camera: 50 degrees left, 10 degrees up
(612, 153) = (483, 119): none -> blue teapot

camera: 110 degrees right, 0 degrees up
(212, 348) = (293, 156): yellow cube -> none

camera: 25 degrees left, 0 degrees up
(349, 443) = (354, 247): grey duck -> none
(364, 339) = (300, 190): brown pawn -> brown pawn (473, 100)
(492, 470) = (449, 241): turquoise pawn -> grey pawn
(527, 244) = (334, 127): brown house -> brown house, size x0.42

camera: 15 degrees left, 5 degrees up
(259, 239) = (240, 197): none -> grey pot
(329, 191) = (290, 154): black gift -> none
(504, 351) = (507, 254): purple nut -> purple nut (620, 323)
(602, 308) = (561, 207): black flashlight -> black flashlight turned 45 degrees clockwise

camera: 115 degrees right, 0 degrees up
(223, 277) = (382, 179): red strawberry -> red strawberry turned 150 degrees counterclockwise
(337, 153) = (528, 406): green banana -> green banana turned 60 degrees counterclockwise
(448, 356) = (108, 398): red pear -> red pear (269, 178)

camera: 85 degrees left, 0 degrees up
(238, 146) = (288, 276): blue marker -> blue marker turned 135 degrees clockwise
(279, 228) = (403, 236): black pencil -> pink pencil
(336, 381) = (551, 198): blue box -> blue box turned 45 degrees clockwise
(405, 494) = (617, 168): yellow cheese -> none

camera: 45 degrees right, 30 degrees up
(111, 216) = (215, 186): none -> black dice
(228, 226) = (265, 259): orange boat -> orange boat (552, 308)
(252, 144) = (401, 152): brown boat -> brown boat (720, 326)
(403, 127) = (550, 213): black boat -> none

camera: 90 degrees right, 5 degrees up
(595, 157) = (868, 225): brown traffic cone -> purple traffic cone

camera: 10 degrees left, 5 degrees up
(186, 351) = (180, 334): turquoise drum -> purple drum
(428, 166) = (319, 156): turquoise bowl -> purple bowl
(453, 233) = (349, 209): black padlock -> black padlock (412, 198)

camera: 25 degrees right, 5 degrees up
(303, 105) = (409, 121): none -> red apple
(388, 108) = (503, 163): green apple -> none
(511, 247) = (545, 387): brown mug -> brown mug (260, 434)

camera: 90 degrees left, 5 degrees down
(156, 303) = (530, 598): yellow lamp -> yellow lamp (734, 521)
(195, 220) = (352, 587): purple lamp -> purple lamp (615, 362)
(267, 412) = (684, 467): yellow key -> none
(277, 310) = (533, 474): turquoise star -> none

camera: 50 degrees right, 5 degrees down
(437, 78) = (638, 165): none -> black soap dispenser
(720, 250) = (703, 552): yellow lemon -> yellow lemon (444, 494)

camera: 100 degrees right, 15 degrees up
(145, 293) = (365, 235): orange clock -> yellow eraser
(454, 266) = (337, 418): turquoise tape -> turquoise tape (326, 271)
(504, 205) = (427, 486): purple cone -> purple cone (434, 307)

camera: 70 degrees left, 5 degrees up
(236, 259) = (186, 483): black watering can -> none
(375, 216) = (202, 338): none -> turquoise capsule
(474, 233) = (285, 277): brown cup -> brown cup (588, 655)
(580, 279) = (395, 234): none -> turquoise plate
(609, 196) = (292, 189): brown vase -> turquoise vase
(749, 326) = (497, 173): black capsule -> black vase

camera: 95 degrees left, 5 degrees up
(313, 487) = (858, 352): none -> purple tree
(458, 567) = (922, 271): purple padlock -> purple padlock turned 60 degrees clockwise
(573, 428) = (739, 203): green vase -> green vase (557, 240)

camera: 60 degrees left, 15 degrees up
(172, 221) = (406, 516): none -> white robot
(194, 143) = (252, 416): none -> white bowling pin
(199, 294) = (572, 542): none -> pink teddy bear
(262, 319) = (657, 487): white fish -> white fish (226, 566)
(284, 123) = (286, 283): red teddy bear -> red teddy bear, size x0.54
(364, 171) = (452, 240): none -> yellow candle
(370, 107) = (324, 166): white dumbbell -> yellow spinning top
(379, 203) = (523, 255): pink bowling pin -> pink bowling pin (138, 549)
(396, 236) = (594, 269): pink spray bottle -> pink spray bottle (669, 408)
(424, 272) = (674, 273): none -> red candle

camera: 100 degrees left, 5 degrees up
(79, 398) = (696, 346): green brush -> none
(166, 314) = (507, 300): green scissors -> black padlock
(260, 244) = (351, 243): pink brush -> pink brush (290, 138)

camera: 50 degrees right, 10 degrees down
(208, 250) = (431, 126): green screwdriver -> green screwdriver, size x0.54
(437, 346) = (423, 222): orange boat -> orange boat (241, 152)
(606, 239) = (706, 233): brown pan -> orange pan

+++

AIM OF THE TASK
Please copy only the lines from the one with "(424, 272) = (674, 273): none -> red candle" through the final line of the records above, both ends included.

OUTPUT OF THE TASK
(424, 272) = (674, 273): none -> red candle

camera: 100 degrees left, 5 degrees up
(79, 398) = (696, 346): green brush -> none
(166, 314) = (507, 300): green scissors -> black padlock
(260, 244) = (351, 243): pink brush -> pink brush (290, 138)

camera: 50 degrees right, 10 degrees down
(208, 250) = (431, 126): green screwdriver -> green screwdriver, size x0.54
(437, 346) = (423, 222): orange boat -> orange boat (241, 152)
(606, 239) = (706, 233): brown pan -> orange pan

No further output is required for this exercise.